#### Required work:
The lines to extract run from the first line of the entries through the line that contains "insert: grey_luborek [302, 247]"; reproduce exactly those lines and no others.

(Collection entries)
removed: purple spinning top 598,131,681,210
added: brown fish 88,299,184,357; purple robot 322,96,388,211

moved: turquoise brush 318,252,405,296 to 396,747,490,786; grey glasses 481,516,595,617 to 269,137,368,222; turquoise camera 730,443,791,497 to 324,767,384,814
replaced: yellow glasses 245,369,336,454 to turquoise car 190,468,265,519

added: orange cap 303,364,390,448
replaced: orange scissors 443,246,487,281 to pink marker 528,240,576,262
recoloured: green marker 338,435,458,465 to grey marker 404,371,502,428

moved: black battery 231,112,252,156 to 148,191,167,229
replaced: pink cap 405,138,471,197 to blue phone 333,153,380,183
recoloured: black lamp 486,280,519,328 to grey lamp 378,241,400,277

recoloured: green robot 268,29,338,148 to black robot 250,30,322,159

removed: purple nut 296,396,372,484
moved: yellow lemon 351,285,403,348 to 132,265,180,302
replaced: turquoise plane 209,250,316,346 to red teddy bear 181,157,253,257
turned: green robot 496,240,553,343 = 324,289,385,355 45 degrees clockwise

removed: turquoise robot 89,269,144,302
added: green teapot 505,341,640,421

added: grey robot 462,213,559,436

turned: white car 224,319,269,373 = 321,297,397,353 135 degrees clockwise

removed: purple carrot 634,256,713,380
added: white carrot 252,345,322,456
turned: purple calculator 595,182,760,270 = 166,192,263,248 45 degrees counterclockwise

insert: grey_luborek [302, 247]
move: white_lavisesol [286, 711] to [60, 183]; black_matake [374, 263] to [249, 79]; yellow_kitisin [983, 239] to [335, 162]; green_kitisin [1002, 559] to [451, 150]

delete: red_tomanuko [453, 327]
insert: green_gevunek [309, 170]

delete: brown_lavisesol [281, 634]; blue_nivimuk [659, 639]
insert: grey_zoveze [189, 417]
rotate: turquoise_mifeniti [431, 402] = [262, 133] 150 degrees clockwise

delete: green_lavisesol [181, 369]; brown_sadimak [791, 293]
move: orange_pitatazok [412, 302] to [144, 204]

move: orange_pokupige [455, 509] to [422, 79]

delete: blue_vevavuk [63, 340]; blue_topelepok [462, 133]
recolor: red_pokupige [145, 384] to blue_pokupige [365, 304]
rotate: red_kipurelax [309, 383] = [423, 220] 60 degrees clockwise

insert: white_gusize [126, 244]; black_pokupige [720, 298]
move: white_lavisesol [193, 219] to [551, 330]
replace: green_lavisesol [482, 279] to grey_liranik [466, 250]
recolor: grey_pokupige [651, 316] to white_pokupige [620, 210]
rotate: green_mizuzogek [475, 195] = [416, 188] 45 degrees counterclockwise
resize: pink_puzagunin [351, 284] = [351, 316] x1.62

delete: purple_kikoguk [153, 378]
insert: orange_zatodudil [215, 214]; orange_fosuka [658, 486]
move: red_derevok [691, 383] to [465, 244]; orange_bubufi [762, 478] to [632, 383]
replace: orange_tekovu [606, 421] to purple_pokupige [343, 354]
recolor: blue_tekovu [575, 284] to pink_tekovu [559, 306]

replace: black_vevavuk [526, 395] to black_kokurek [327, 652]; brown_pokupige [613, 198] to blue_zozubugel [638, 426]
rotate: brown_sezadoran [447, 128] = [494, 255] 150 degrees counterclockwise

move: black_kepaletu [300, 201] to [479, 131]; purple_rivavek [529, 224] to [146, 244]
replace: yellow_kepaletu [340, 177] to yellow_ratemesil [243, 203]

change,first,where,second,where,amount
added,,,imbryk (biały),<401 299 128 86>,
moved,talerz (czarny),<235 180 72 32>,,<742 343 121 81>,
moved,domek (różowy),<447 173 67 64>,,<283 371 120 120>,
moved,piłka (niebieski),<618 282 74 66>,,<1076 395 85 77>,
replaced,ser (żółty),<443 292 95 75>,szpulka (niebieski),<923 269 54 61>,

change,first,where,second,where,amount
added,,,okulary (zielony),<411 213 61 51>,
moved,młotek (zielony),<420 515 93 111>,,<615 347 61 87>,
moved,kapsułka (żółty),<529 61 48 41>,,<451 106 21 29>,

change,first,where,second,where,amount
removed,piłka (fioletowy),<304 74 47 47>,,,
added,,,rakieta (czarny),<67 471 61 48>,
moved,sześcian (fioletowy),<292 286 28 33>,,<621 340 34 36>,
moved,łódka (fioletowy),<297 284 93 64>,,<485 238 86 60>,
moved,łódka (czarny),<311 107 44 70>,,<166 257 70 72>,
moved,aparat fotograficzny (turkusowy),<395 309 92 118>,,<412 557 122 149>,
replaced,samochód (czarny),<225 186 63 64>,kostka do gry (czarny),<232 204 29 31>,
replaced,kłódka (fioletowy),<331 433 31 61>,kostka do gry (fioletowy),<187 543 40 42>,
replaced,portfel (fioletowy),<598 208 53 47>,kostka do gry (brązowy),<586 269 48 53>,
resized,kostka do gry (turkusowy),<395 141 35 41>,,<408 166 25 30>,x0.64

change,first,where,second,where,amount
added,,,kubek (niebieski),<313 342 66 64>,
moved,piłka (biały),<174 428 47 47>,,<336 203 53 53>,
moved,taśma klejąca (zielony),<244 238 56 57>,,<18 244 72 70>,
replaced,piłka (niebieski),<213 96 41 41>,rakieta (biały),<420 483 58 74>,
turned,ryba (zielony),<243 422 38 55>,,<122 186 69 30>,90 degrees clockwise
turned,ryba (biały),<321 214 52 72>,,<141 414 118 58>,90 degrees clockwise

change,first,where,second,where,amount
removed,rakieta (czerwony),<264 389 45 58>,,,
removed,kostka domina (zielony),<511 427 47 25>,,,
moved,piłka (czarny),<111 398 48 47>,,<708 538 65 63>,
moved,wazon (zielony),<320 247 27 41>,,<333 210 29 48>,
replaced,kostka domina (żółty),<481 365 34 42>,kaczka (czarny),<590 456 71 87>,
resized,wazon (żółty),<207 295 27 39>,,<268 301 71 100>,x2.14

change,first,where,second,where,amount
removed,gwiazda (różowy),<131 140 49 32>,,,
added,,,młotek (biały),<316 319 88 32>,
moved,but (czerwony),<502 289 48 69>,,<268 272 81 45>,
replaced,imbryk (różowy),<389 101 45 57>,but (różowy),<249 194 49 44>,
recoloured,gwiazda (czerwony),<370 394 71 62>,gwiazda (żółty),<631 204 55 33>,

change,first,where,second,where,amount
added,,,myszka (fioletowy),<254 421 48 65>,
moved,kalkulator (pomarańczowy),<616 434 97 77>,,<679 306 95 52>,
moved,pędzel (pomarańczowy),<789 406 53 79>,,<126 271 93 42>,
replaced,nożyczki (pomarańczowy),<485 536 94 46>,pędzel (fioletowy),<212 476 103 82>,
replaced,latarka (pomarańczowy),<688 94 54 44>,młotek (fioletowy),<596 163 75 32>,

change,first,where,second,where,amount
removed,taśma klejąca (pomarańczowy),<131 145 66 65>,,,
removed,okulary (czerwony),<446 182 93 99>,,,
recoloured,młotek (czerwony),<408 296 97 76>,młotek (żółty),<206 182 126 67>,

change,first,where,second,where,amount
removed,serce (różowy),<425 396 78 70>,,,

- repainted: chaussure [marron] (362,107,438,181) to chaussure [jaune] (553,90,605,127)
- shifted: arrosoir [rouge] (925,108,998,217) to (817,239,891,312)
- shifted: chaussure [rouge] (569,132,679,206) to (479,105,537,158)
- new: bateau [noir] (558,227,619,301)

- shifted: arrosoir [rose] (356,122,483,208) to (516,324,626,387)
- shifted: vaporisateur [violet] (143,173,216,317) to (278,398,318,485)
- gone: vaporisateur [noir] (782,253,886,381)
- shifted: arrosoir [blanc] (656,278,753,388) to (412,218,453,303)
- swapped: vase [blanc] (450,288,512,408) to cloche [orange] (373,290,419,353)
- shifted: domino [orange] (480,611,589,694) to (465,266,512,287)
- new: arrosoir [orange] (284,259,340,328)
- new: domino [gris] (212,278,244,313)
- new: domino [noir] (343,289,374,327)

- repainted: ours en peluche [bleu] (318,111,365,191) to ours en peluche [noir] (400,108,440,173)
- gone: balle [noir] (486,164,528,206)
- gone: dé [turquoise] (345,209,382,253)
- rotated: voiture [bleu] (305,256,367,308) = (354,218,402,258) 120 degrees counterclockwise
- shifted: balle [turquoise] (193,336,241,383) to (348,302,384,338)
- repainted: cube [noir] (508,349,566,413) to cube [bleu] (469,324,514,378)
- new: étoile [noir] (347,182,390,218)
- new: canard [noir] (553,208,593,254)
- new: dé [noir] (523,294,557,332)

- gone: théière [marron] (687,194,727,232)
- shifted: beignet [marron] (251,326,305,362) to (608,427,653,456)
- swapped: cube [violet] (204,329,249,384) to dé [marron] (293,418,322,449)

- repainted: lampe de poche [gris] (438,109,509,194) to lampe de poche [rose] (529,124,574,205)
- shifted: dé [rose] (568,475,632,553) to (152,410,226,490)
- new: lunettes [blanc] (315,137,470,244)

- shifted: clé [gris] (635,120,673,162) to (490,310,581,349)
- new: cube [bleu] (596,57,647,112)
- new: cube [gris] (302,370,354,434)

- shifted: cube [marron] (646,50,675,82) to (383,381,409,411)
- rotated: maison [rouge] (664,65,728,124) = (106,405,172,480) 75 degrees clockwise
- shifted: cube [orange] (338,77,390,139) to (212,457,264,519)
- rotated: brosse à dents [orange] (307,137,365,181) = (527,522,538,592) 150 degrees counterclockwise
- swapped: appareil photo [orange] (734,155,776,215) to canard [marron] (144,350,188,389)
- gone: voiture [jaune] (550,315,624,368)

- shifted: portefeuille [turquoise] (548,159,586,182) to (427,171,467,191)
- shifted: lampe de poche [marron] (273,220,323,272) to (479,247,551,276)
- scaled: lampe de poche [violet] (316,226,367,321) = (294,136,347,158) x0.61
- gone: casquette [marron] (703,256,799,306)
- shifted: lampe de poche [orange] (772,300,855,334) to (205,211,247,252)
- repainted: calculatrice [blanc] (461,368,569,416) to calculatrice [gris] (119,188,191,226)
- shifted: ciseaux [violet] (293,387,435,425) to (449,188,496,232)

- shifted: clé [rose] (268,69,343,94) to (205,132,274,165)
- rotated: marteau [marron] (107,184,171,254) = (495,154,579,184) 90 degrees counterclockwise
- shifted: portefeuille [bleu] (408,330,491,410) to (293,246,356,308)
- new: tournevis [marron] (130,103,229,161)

#### Solution to the problem:
removed: purple spinning top 598,131,681,210
added: brown fish 88,299,184,357; purple robot 322,96,388,211

moved: turquoise brush 318,252,405,296 to 396,747,490,786; grey glasses 481,516,595,617 to 269,137,368,222; turquoise camera 730,443,791,497 to 324,767,384,814
replaced: yellow glasses 245,369,336,454 to turquoise car 190,468,265,519

added: orange cap 303,364,390,448
replaced: orange scissors 443,246,487,281 to pink marker 528,240,576,262
recoloured: green marker 338,435,458,465 to grey marker 404,371,502,428

moved: black battery 231,112,252,156 to 148,191,167,229
replaced: pink cap 405,138,471,197 to blue phone 333,153,380,183
recoloured: black lamp 486,280,519,328 to grey lamp 378,241,400,277

recoloured: green robot 268,29,338,148 to black robot 250,30,322,159

removed: purple nut 296,396,372,484
moved: yellow lemon 351,285,403,348 to 132,265,180,302
replaced: turquoise plane 209,250,316,346 to red teddy bear 181,157,253,257
turned: green robot 496,240,553,343 = 324,289,385,355 45 degrees clockwise

removed: turquoise robot 89,269,144,302
added: green teapot 505,341,640,421

added: grey robot 462,213,559,436

turned: white car 224,319,269,373 = 321,297,397,353 135 degrees clockwise

removed: purple carrot 634,256,713,380
added: white carrot 252,345,322,456
turned: purple calculator 595,182,760,270 = 166,192,263,248 45 degrees counterclockwise

insert: grey_luborek [302, 247]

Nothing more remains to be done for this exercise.